(Stored data)
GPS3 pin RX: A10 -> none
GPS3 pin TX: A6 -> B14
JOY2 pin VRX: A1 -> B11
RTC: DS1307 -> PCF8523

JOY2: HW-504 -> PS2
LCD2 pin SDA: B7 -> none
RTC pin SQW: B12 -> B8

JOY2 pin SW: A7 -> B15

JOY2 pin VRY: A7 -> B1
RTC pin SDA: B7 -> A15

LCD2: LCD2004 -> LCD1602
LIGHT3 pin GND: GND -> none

◆ Task item
Transcribe every record exactly.

◆ Answer for the task
GPS3 pin RX: A10 -> none
GPS3 pin TX: A6 -> B14
JOY2 pin VRX: A1 -> B11
RTC: DS1307 -> PCF8523

JOY2: HW-504 -> PS2
LCD2 pin SDA: B7 -> none
RTC pin SQW: B12 -> B8

JOY2 pin SW: A7 -> B15

JOY2 pin VRY: A7 -> B1
RTC pin SDA: B7 -> A15

LCD2: LCD2004 -> LCD1602
LIGHT3 pin GND: GND -> none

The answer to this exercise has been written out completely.